[Pointing records for text and elements]
+++
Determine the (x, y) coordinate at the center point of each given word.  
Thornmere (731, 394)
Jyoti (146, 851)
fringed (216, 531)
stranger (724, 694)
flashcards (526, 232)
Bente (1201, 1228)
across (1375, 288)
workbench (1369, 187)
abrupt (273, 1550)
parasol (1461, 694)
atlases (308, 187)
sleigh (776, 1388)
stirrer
+++
▸ **EXERCISE AIM**
Identify every line of the material above that contains the string "given", matching case exactly, and copy each such line in full.

▸ **RESPONSE TO THE EXERCISE**
Determine the (x, y) coordinate at the center point of each given word.  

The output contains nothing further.